An exact copy of the listing below is required.
___ Input data
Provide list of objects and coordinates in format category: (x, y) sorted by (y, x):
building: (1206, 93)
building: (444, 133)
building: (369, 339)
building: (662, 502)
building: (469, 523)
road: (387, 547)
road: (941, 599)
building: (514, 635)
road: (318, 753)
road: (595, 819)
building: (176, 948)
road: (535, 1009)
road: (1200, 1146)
______
● **Solution**
Provide list of objects and coordinates in format category: (x, y) sorted by (y, x):
building: (1206, 93)
building: (444, 133)
building: (369, 339)
building: (662, 502)
building: (469, 523)
road: (387, 547)
road: (941, 599)
building: (514, 635)
road: (318, 753)
road: (595, 819)
building: (176, 948)
road: (535, 1009)
road: (1200, 1146)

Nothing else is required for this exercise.